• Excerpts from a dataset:
* * * * * * *

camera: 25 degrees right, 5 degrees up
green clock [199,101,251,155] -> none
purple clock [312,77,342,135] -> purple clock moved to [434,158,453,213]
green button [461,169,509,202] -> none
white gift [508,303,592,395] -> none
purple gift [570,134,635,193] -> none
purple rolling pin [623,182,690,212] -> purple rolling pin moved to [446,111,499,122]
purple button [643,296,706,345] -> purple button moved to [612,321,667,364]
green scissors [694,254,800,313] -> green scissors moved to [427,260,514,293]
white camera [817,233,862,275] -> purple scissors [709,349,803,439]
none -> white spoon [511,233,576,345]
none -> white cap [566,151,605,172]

* * * * * * *

• YOUR OBJECTIVE:
Please set down again, word for word, only the lines from the start of the entries through the line with "purple gift [570,134,635,193] -> none", both ends included.

• RESULT OF THE EXERCISE:
camera: 25 degrees right, 5 degrees up
green clock [199,101,251,155] -> none
purple clock [312,77,342,135] -> purple clock moved to [434,158,453,213]
green button [461,169,509,202] -> none
white gift [508,303,592,395] -> none
purple gift [570,134,635,193] -> none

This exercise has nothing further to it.